[Dataset records Boundary: Start]

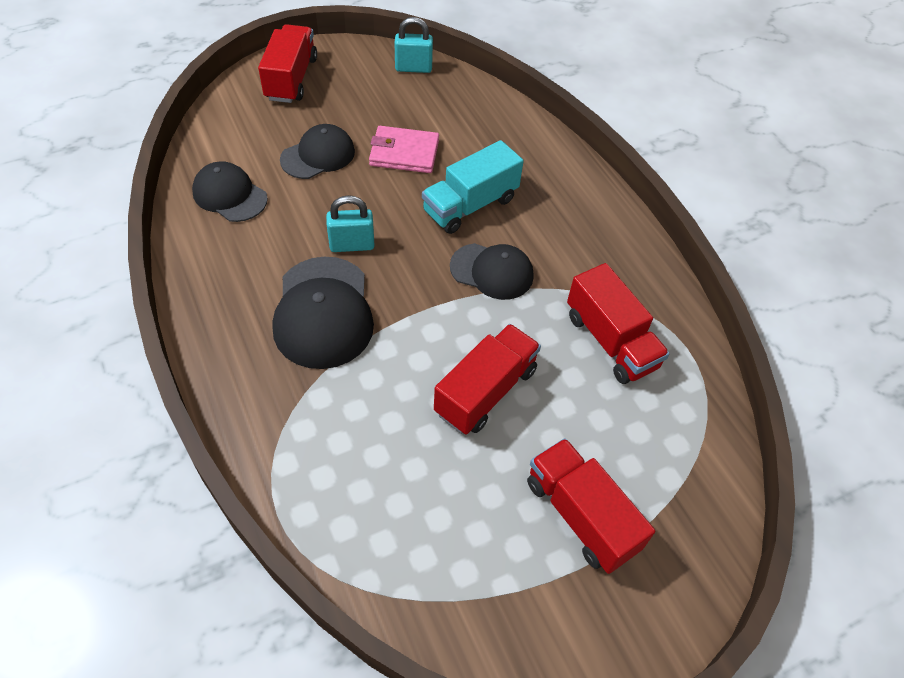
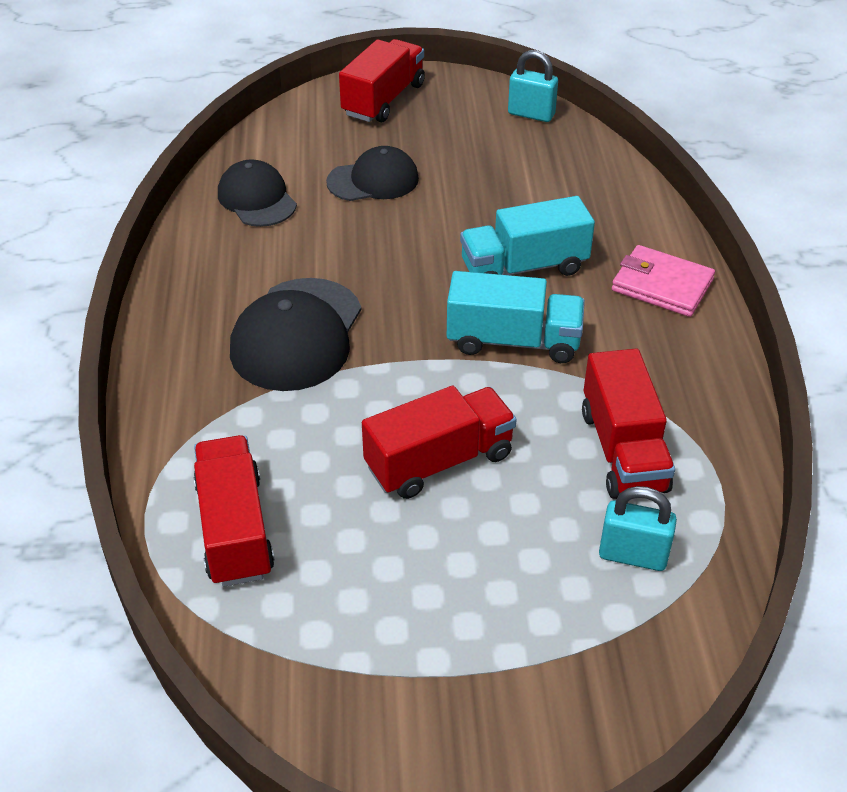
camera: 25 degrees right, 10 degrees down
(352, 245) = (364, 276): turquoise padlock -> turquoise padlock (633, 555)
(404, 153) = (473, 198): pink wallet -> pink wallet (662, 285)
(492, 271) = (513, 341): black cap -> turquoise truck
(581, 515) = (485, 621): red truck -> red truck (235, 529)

[Dataset records Boundary: End]
[Dataset records Boundary: Start]

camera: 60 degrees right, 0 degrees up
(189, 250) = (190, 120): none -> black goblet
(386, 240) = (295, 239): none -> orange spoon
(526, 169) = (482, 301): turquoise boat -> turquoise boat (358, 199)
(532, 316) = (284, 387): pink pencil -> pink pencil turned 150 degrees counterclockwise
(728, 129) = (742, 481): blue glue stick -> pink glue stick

[Dataset records Boundary: End]

#### Aim of the exercise:
Take from the material above the lines running from the one with "(386, 240) = (295, 239): none -> orange spoon" through the one with "(728, 129) = (742, 481): blue", and repeat them exactly, with nothing else.

#### Answer to this exercise:
(386, 240) = (295, 239): none -> orange spoon
(526, 169) = (482, 301): turquoise boat -> turquoise boat (358, 199)
(532, 316) = (284, 387): pink pencil -> pink pencil turned 150 degrees counterclockwise
(728, 129) = (742, 481): blue glue stick -> pink glue stick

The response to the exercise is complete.